- **About this task**
Would you set down the lines running from the one that holds "purple plate: 1 -> 3" to the final line of the listing, both included, exactly and with no others?
::: Listed records :::
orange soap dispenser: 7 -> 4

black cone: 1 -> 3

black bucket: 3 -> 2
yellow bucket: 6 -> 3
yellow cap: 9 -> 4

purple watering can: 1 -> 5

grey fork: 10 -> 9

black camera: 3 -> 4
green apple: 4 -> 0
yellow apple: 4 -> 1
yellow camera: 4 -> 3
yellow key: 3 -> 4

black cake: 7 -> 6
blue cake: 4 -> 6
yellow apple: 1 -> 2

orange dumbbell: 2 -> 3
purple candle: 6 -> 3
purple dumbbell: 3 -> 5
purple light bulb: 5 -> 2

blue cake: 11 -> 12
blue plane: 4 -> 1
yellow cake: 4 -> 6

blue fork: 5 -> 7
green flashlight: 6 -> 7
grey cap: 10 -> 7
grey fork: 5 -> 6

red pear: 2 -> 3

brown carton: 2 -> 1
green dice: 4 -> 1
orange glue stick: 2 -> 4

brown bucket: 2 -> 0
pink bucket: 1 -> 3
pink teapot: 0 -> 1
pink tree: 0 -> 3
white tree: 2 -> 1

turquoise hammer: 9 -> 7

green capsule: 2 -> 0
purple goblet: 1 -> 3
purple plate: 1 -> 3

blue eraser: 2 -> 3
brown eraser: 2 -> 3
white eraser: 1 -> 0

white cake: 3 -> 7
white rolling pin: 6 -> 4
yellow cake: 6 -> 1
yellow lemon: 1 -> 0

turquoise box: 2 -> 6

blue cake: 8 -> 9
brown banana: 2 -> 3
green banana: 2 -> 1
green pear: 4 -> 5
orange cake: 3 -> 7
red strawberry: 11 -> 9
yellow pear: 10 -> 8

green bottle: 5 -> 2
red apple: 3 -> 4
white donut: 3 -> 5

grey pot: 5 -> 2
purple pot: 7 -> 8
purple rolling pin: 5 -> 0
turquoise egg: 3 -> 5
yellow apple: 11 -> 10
:::
- **Solution for this problem**
purple plate: 1 -> 3

blue eraser: 2 -> 3
brown eraser: 2 -> 3
white eraser: 1 -> 0

white cake: 3 -> 7
white rolling pin: 6 -> 4
yellow cake: 6 -> 1
yellow lemon: 1 -> 0

turquoise box: 2 -> 6

blue cake: 8 -> 9
brown banana: 2 -> 3
green banana: 2 -> 1
green pear: 4 -> 5
orange cake: 3 -> 7
red strawberry: 11 -> 9
yellow pear: 10 -> 8

green bottle: 5 -> 2
red apple: 3 -> 4
white donut: 3 -> 5

grey pot: 5 -> 2
purple pot: 7 -> 8
purple rolling pin: 5 -> 0
turquoise egg: 3 -> 5
yellow apple: 11 -> 10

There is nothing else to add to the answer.